YOUR GOAL: Please find the line that holds "Q3: PNP (B N2, C" below and reproduce it, along with every line after it through the end, exactly and without pictures.

DATA FOR THE TASK:
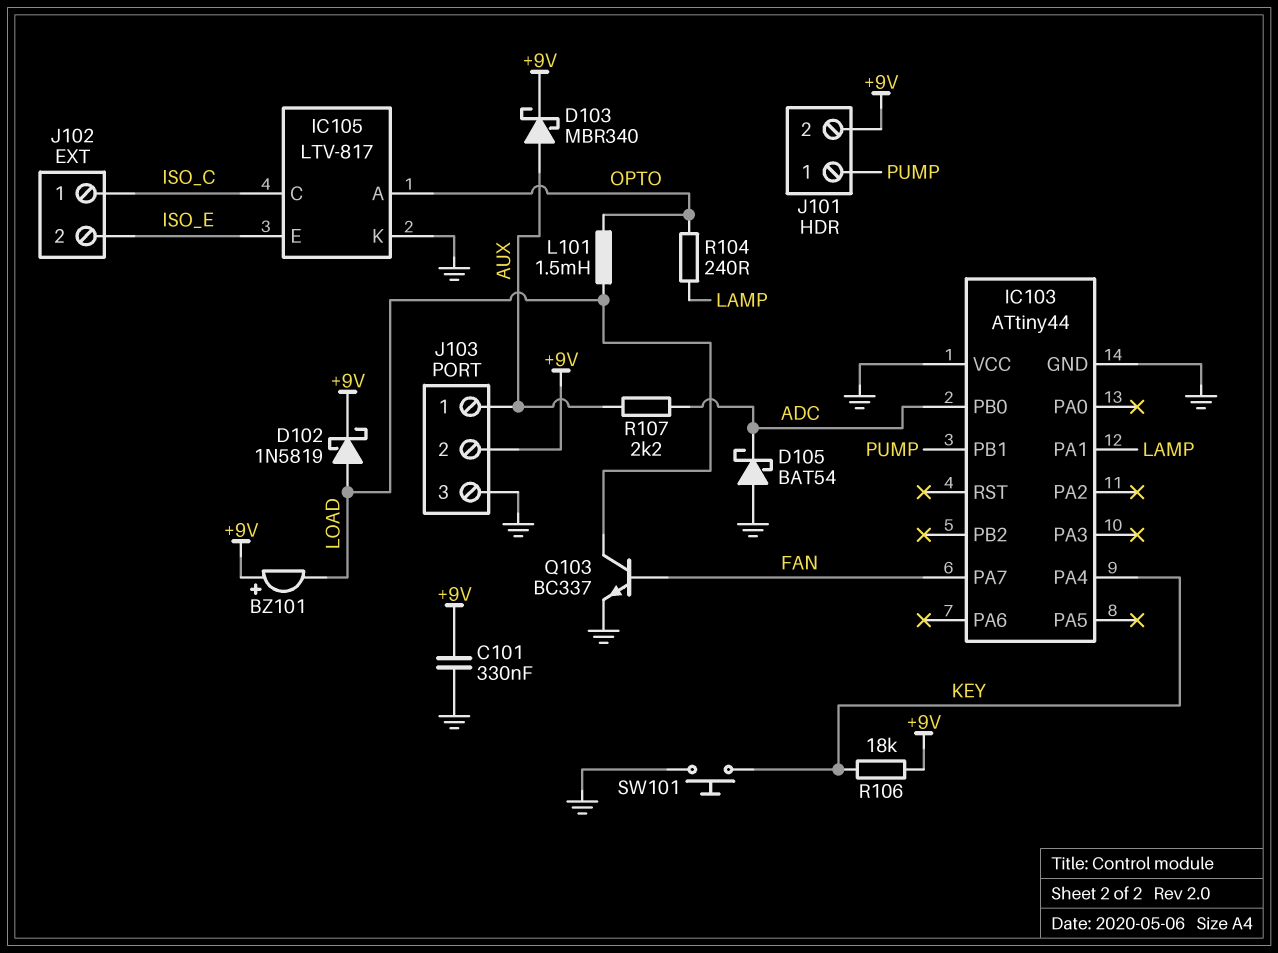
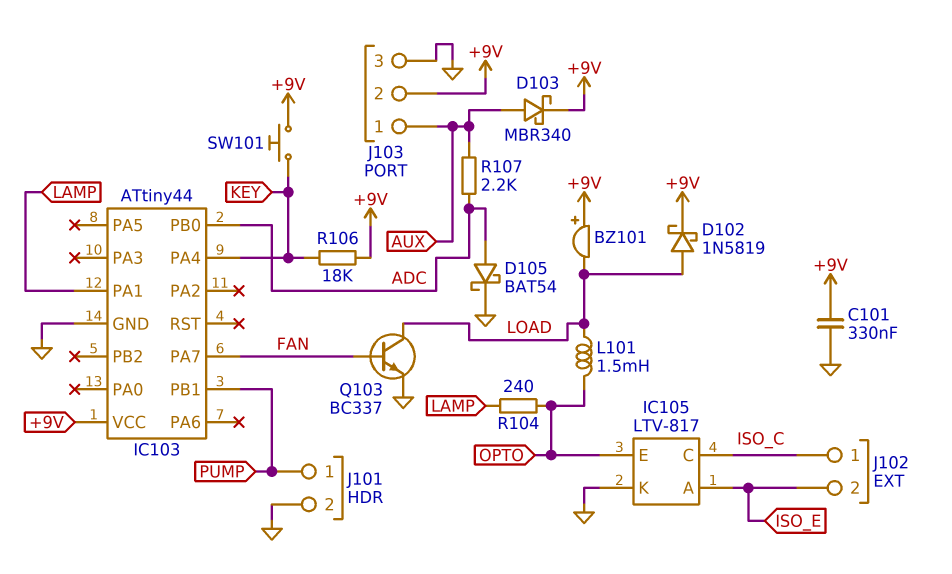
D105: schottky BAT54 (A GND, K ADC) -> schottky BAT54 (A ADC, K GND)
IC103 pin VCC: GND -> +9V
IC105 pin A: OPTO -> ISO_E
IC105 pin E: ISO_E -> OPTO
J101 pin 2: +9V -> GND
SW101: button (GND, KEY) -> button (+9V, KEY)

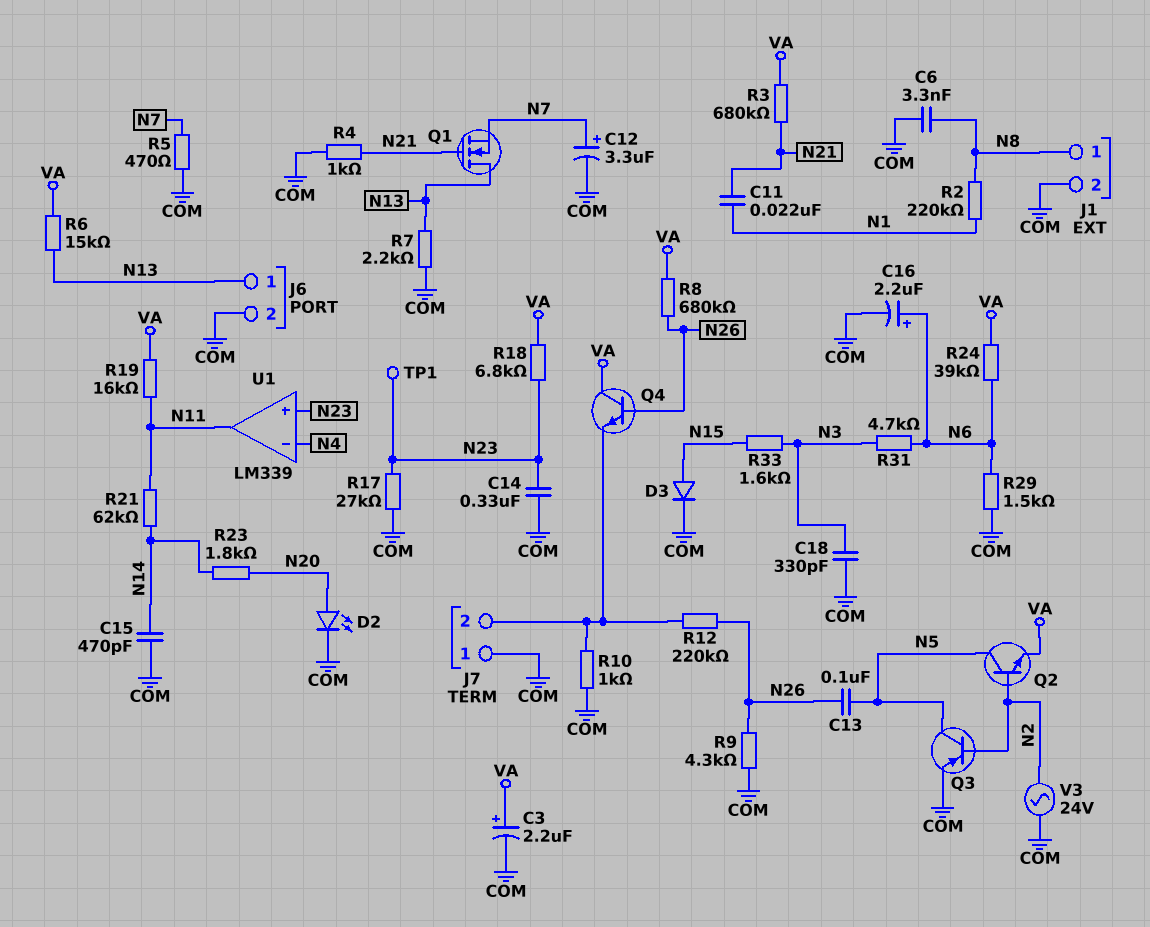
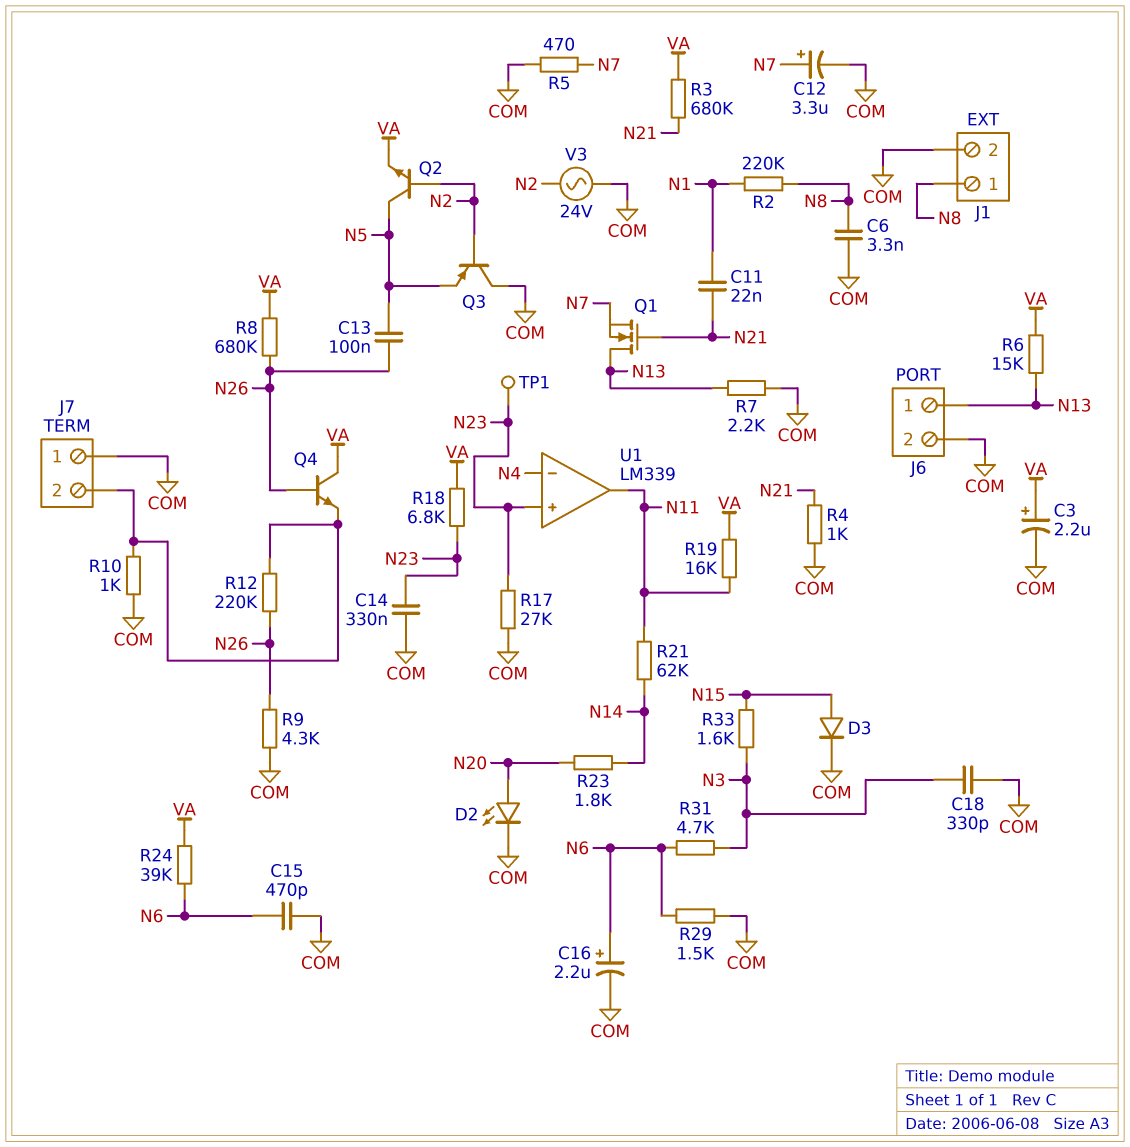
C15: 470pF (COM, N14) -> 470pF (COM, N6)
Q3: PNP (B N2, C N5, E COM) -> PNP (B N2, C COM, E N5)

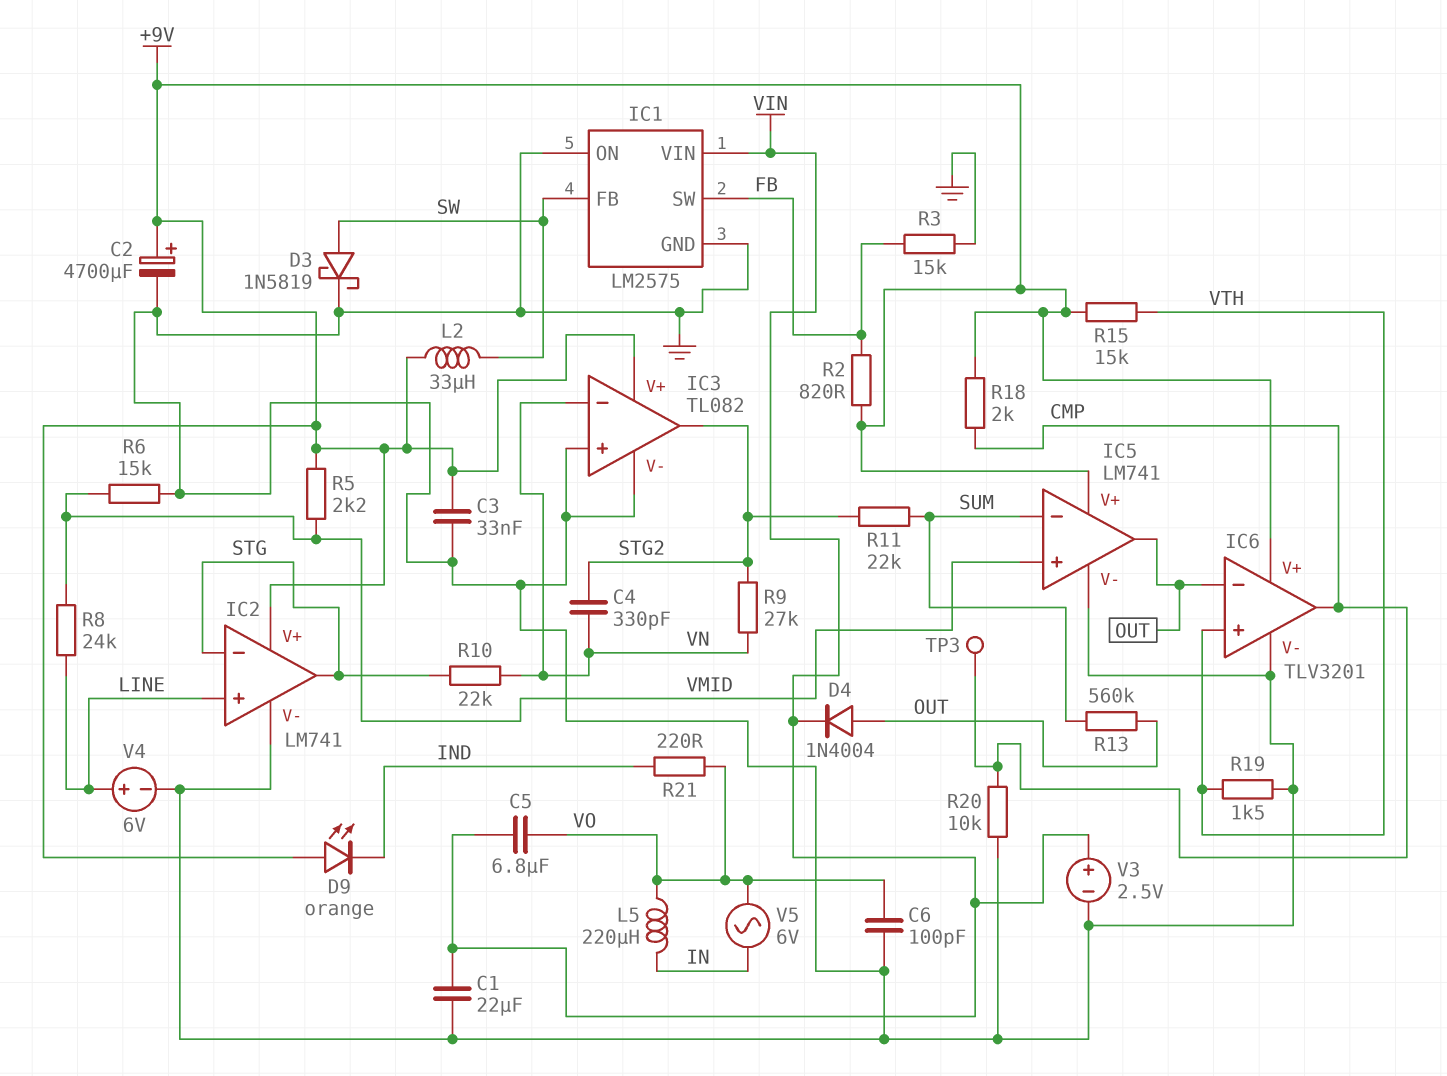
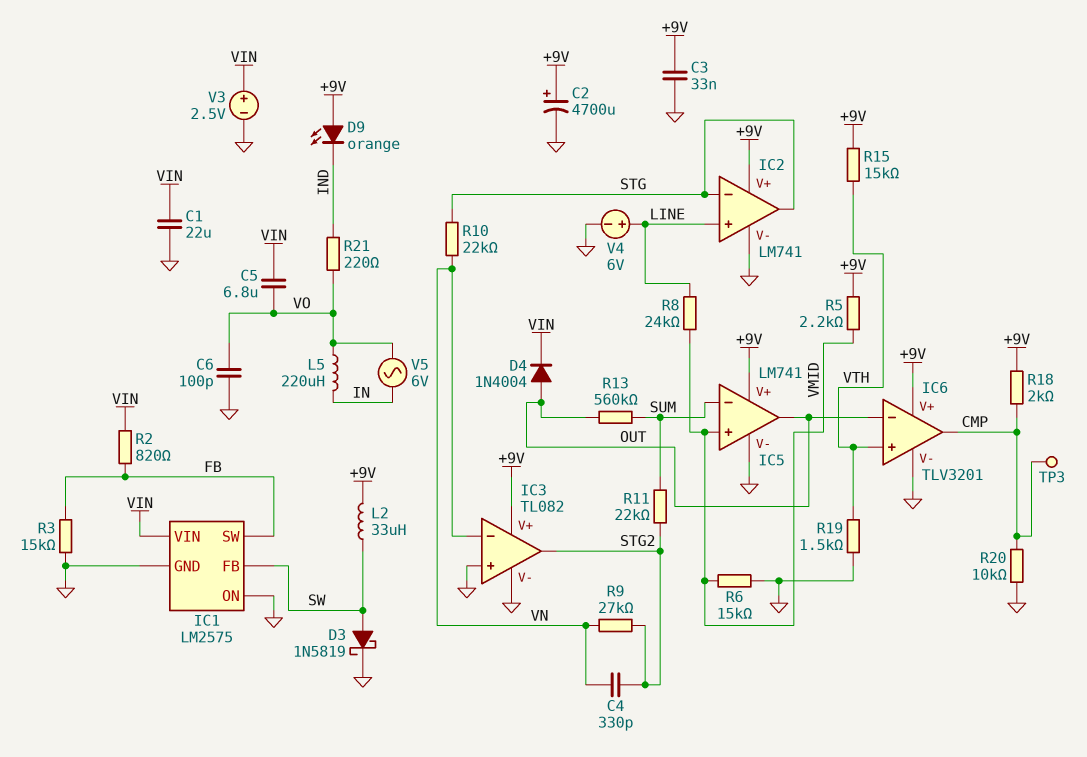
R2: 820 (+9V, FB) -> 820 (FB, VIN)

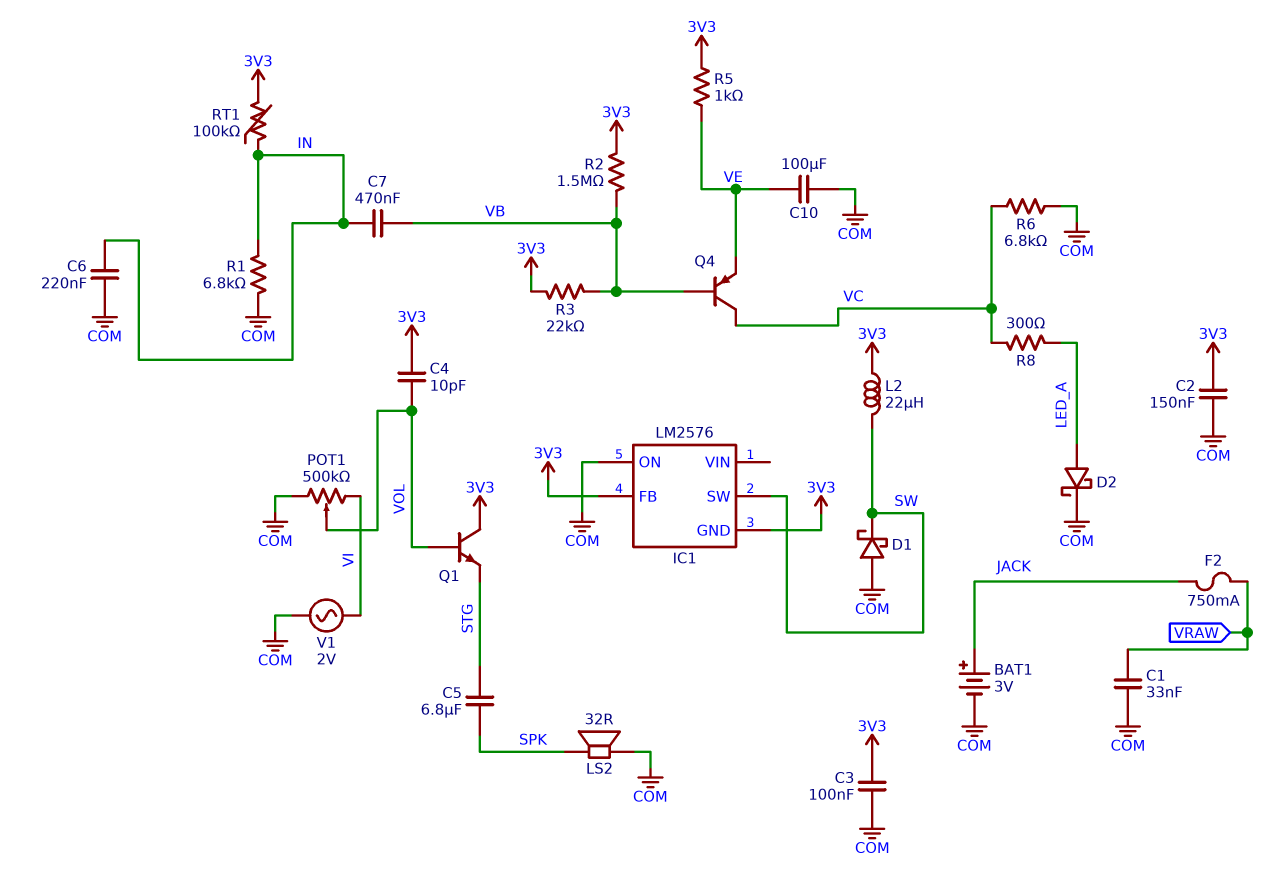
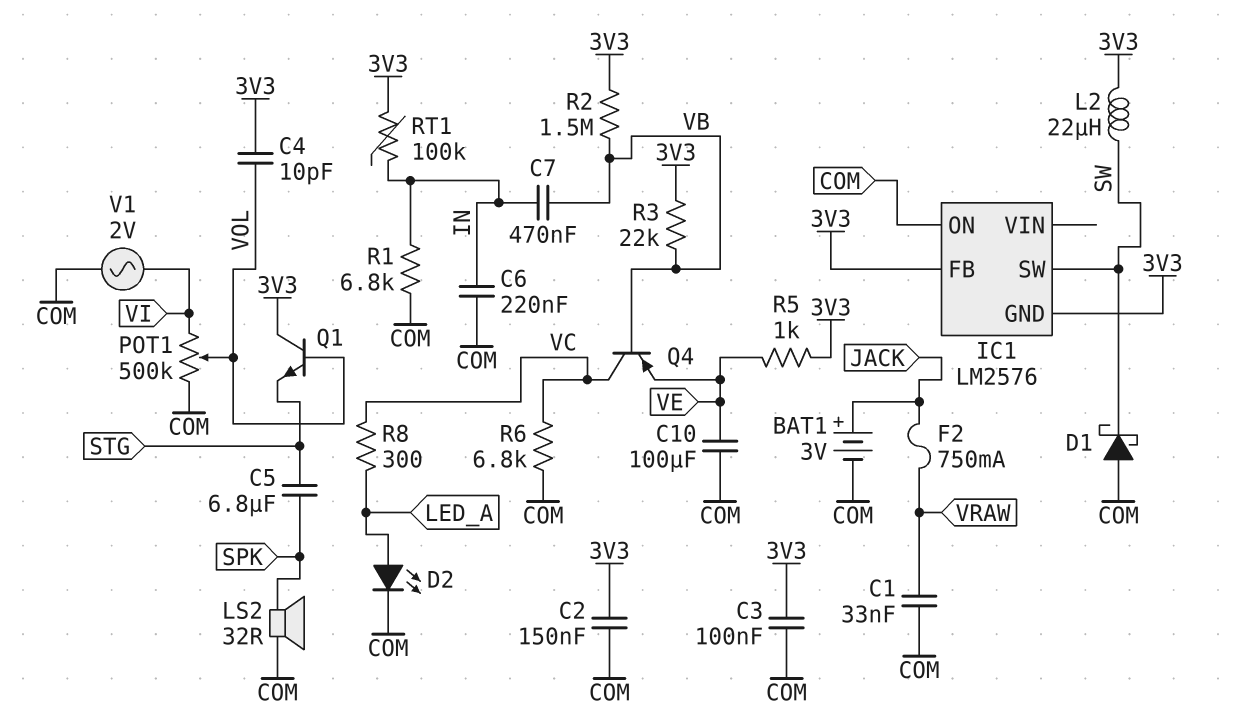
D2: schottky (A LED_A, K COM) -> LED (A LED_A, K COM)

WRITTEN RESPONSE:
Q3: PNP (B N2, C N5, E COM) -> PNP (B N2, C COM, E N5)

R2: 820 (+9V, FB) -> 820 (FB, VIN)

D2: schottky (A LED_A, K COM) -> LED (A LED_A, K COM)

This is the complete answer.